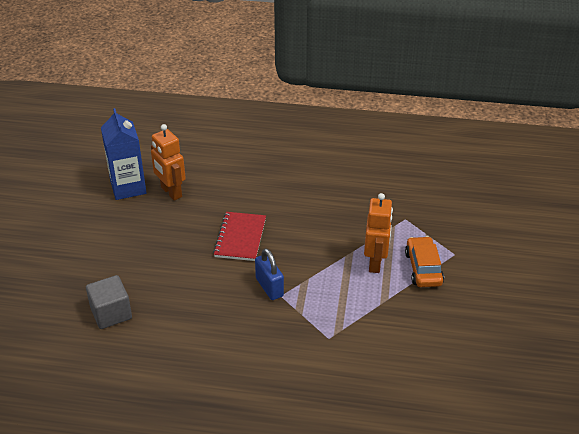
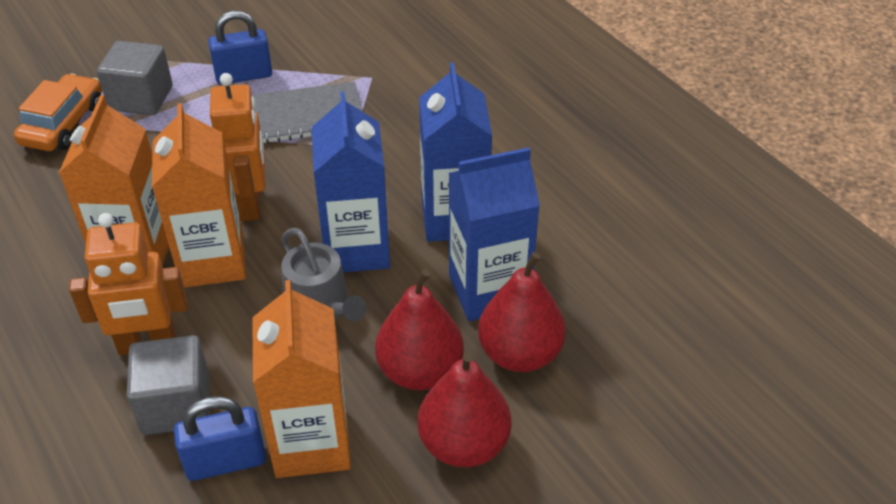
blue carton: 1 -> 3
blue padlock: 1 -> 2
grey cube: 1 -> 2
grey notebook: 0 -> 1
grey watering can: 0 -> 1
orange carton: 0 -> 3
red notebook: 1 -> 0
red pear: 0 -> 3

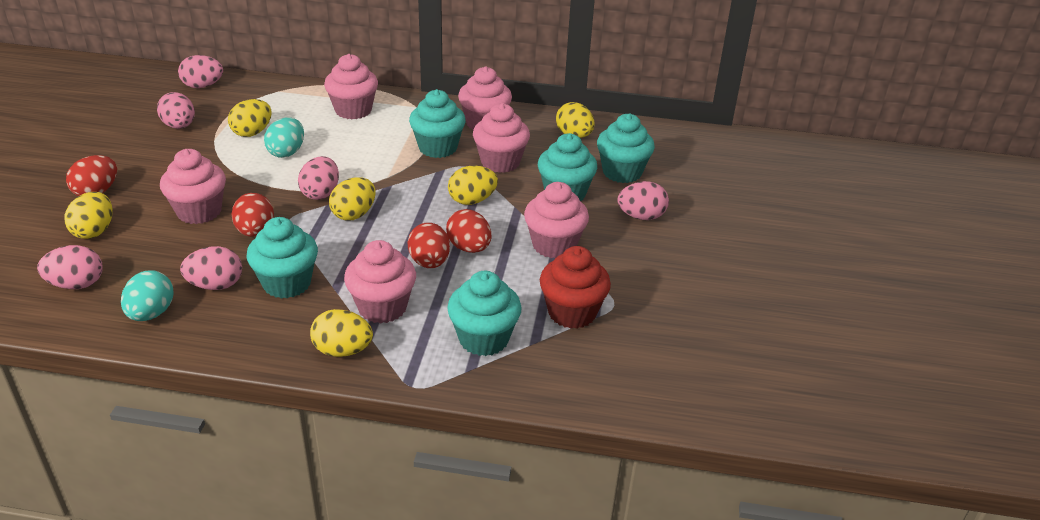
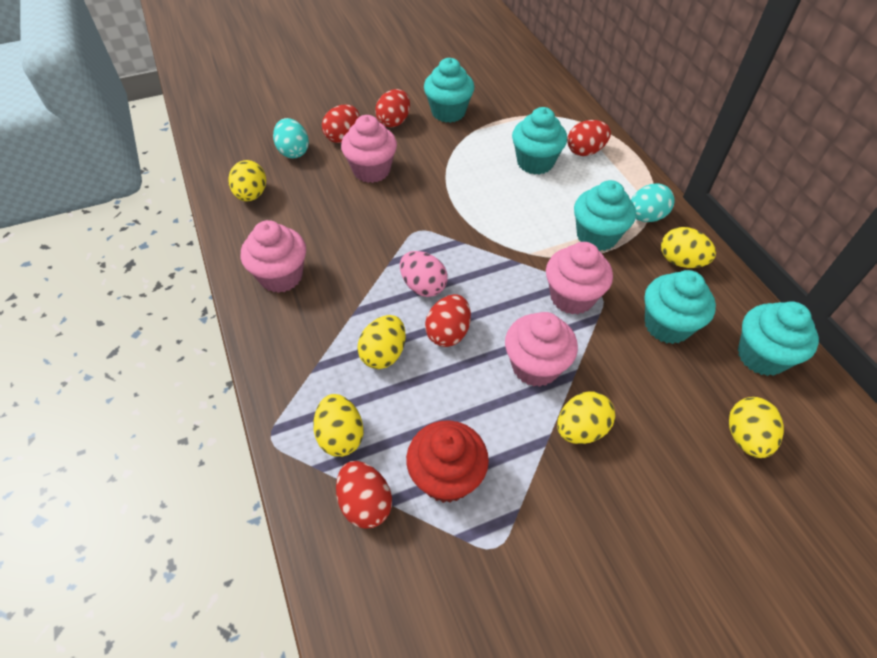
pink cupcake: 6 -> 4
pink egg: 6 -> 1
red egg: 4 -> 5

#### To do:
Please retype the lines from the one containing "grey cube: 1 -> 2" through the last line of the records above, exactly as written, and leave out any pictures.

#### Answer area:
grey cube: 1 -> 2
grey notebook: 0 -> 1
grey watering can: 0 -> 1
orange carton: 0 -> 3
red notebook: 1 -> 0
red pear: 0 -> 3

pink cupcake: 6 -> 4
pink egg: 6 -> 1
red egg: 4 -> 5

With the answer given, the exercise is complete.